DIRECTIONS FOR THIS TASK ▸
Can you replace "pizz." with "pizzicato" everywhere in the entries below and give them back otherwise unchanged, with the pictures left out?

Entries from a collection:
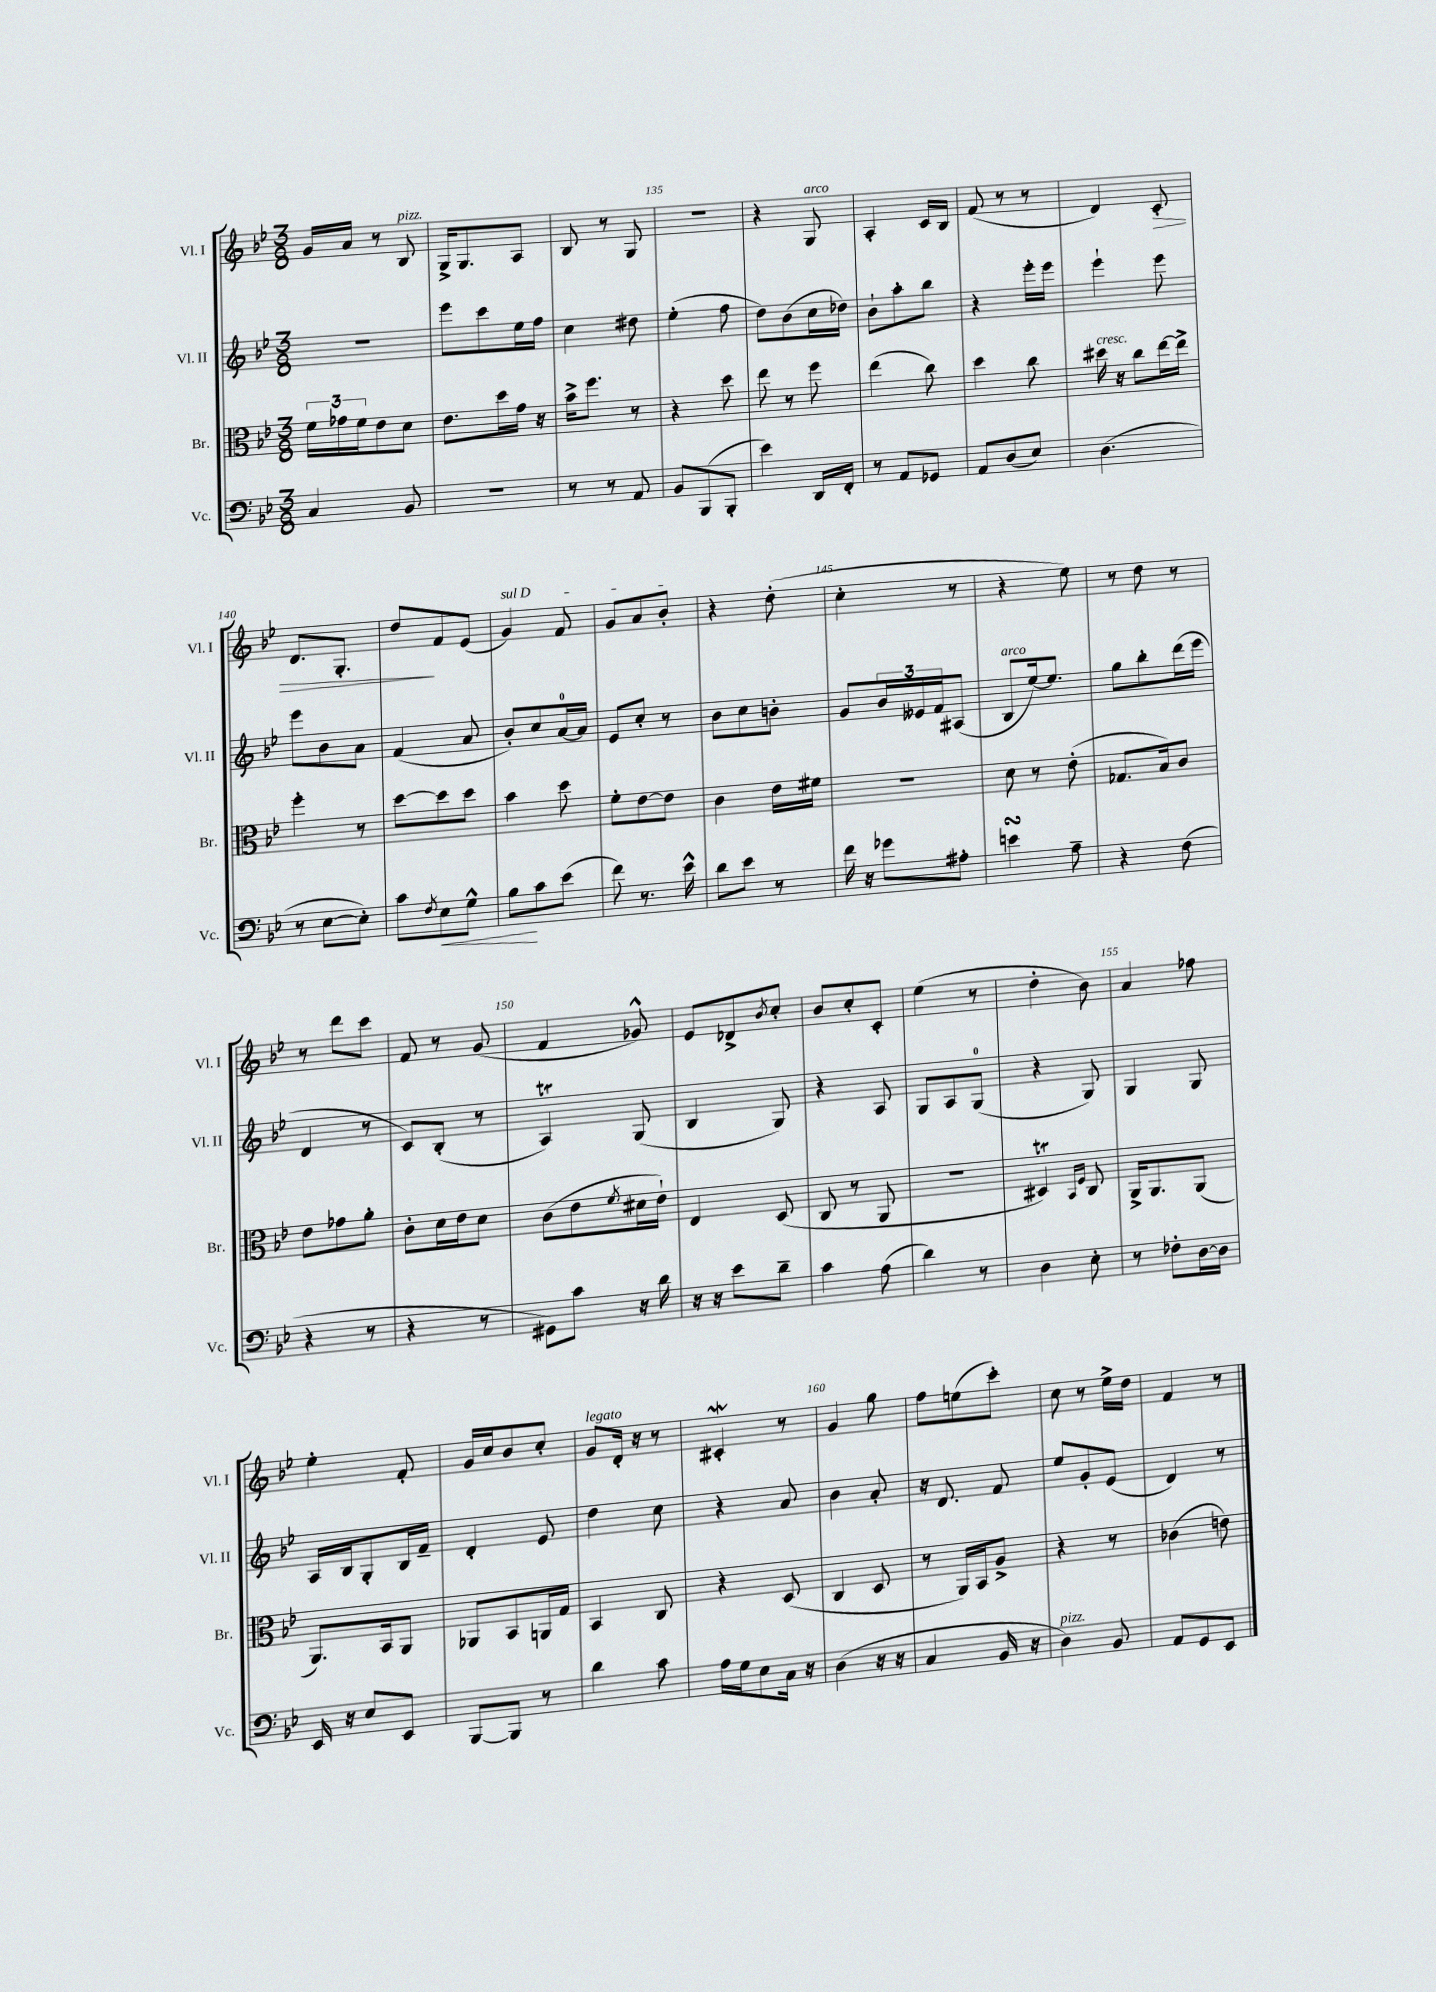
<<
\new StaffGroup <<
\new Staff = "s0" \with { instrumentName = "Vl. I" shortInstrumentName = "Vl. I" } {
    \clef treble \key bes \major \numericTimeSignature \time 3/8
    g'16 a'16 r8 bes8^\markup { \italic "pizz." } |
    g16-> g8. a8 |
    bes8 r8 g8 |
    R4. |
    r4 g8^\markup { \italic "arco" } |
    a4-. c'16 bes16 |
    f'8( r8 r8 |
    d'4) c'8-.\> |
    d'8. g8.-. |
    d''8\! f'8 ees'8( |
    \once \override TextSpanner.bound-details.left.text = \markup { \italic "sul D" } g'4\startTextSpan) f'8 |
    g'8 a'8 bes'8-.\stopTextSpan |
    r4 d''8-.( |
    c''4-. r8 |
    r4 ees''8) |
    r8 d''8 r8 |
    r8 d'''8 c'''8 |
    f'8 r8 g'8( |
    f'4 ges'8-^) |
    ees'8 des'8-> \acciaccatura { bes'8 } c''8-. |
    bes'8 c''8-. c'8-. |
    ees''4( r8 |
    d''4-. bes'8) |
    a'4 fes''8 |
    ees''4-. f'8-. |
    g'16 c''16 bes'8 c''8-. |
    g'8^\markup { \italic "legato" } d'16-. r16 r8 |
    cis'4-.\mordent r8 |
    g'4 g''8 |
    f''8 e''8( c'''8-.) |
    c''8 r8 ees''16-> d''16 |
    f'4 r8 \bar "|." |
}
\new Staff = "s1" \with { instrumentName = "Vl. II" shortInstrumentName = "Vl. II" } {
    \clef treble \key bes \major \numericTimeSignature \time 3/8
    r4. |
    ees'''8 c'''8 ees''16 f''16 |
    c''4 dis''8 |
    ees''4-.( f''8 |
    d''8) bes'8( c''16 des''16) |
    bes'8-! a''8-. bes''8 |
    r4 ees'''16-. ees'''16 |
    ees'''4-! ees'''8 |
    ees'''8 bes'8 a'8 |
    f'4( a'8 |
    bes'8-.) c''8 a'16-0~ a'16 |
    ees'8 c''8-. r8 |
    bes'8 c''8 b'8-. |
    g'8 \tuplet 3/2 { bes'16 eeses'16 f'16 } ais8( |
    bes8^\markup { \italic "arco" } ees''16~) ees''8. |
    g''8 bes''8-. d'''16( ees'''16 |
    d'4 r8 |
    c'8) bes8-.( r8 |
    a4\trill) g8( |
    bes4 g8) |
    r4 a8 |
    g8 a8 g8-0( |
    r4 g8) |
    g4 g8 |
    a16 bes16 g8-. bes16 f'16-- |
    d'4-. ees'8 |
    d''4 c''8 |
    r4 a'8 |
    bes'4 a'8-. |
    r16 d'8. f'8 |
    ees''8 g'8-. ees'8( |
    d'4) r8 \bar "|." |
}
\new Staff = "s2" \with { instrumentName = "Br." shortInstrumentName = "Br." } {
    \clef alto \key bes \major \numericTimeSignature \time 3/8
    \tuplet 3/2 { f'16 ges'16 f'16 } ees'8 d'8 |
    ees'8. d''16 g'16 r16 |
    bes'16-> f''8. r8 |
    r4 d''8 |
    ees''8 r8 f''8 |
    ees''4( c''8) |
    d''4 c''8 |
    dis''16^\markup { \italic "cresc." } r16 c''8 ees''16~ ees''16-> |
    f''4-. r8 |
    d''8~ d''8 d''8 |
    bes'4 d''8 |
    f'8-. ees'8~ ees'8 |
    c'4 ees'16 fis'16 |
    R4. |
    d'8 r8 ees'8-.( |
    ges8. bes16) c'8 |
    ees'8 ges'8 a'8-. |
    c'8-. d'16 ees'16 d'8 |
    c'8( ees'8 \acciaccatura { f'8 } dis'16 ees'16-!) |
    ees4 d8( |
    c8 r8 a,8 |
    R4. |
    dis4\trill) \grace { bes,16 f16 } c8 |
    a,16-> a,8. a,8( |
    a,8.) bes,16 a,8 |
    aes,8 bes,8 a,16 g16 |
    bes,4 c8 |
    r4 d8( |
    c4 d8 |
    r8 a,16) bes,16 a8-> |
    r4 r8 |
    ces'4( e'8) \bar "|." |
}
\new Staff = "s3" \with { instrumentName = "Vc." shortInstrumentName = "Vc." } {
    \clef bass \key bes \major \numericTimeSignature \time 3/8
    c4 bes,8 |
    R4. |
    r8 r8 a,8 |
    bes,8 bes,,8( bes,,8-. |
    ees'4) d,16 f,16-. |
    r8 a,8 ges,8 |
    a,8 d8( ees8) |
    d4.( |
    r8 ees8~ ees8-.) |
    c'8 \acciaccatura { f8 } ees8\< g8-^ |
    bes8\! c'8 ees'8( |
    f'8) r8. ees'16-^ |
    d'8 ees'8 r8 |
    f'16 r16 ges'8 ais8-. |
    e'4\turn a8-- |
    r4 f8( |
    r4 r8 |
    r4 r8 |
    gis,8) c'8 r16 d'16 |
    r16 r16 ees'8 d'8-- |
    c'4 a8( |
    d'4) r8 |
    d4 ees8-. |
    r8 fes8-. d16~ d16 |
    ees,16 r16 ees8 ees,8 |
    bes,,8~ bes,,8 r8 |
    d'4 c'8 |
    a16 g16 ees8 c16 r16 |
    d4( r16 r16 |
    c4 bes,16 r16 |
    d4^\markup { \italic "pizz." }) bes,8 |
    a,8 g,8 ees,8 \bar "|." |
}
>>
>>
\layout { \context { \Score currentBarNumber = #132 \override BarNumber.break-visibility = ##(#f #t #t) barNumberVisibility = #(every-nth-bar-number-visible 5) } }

OUTPUT OF THE TASK ▸
<<
\new StaffGroup <<
\new Staff = "s0" \with { instrumentName = "Vl. I" shortInstrumentName = "Vl. I" } {
    \clef treble \key bes \major \numericTimeSignature \time 3/8
    g'16 a'16 r8 bes8^\markup { \italic "pizzicato" } |
    g16-> g8. a8 |
    bes8 r8 g8 |
    R4. |
    r4 g8^\markup { \italic "arco" } |
    a4-. c'16 bes16 |
    f'8( r8 r8 |
    d'4) c'8-.\> |
    d'8. g8.-. |
    d''8\! f'8 ees'8( |
    \once \override TextSpanner.bound-details.left.text = \markup { \italic "sul D" } g'4\startTextSpan) f'8 |
    g'8 a'8 bes'8-.\stopTextSpan |
    r4 d''8-.( |
    c''4-. r8 |
    r4 ees''8) |
    r8 d''8 r8 |
    r8 d'''8 c'''8 |
    f'8 r8 g'8( |
    f'4 ges'8-^) |
    ees'8 des'8-> \acciaccatura { bes'8 } c''8-. |
    bes'8 c''8-. c'8-. |
    ees''4( r8 |
    d''4-. bes'8) |
    a'4 fes''8 |
    ees''4-. f'8-. |
    g'16 c''16 bes'8 c''8-. |
    g'8^\markup { \italic "legato" } d'16-. r16 r8 |
    cis'4-.\mordent r8 |
    g'4 g''8 |
    f''8 e''8( c'''8-.) |
    c''8 r8 ees''16-> d''16 |
    f'4 r8 \bar "|." |
}
\new Staff = "s1" \with { instrumentName = "Vl. II" shortInstrumentName = "Vl. II" } {
    \clef treble \key bes \major \numericTimeSignature \time 3/8
    r4. |
    ees'''8 c'''8 ees''16 f''16 |
    c''4 dis''8 |
    ees''4-.( f''8 |
    d''8) bes'8( c''16 des''16) |
    bes'8-! a''8-. bes''8 |
    r4 ees'''16-. ees'''16 |
    ees'''4-! ees'''8 |
    ees'''8 bes'8 a'8 |
    f'4( a'8 |
    bes'8-.) c''8 a'16-0~ a'16 |
    ees'8 c''8-. r8 |
    bes'8 c''8 b'8-. |
    g'8 \tuplet 3/2 { bes'16 eeses'16 f'16 } ais8( |
    bes8^\markup { \italic "arco" } ees''16~) ees''8. |
    g''8 bes''8-. d'''16( ees'''16 |
    d'4 r8 |
    c'8) bes8-.( r8 |
    a4\trill) g8( |
    bes4 g8) |
    r4 a8 |
    g8 a8 g8-0( |
    r4 g8) |
    g4 g8 |
    a16 bes16 g8-. bes16 f'16-- |
    d'4-. ees'8 |
    d''4 c''8 |
    r4 a'8 |
    bes'4 a'8-. |
    r16 d'8. f'8 |
    ees''8 g'8-. ees'8( |
    d'4) r8 \bar "|." |
}
\new Staff = "s2" \with { instrumentName = "Br." shortInstrumentName = "Br." } {
    \clef alto \key bes \major \numericTimeSignature \time 3/8
    \tuplet 3/2 { f'16 ges'16 f'16 } ees'8 d'8 |
    ees'8. d''16 g'16 r16 |
    bes'16-> f''8. r8 |
    r4 d''8 |
    ees''8 r8 f''8 |
    ees''4( c''8) |
    d''4 c''8 |
    dis''16^\markup { \italic "cresc." } r16 c''8 ees''16~ ees''16-> |
    f''4-. r8 |
    d''8~ d''8 d''8 |
    bes'4 d''8 |
    f'8-. ees'8~ ees'8 |
    c'4 ees'16 fis'16 |
    R4. |
    d'8 r8 ees'8-.( |
    ges8. bes16) c'8 |
    ees'8 ges'8 a'8-. |
    c'8-. d'16 ees'16 d'8 |
    c'8( ees'8 \acciaccatura { f'8 } dis'16 ees'16-!) |
    ees4 d8( |
    c8 r8 a,8 |
    R4. |
    dis4\trill) \grace { bes,16 f16 } c8 |
    a,16-> a,8. a,8( |
    a,8.) bes,16 a,8 |
    aes,8 bes,8 a,16 g16 |
    bes,4 c8 |
    r4 d8( |
    c4 d8 |
    r8 a,16) bes,16 a8-> |
    r4 r8 |
    ces'4( e'8) \bar "|." |
}
\new Staff = "s3" \with { instrumentName = "Vc." shortInstrumentName = "Vc." } {
    \clef bass \key bes \major \numericTimeSignature \time 3/8
    c4 bes,8 |
    R4. |
    r8 r8 a,8 |
    bes,8 bes,,8( bes,,8-. |
    ees'4) d,16 f,16-. |
    r8 a,8 ges,8 |
    a,8 d8( ees8) |
    d4.( |
    r8 ees8~ ees8-.) |
    c'8 \acciaccatura { f8 } ees8\< g8-^ |
    bes8\! c'8 ees'8( |
    f'8) r8. ees'16-^ |
    d'8 ees'8 r8 |
    f'16 r16 ges'8 ais8-. |
    e'4\turn a8-- |
    r4 f8( |
    r4 r8 |
    r4 r8 |
    gis,8) c'8 r16 d'16 |
    r16 r16 ees'8 d'8-- |
    c'4 a8( |
    d'4) r8 |
    d4 ees8-. |
    r8 fes8-. d16~ d16 |
    ees,16 r16 ees8 ees,8 |
    bes,,8~ bes,,8 r8 |
    d'4 c'8 |
    a16 g16 ees8 c16 r16 |
    d4( r16 r16 |
    c4 bes,16 r16 |
    d4^\markup { \italic "pizzicato" }) bes,8 |
    a,8 g,8 ees,8 \bar "|." |
}
>>
>>
\layout { \context { \Score currentBarNumber = #132 \override BarNumber.break-visibility = ##(#f #t #t) barNumberVisibility = #(every-nth-bar-number-visible 5) } }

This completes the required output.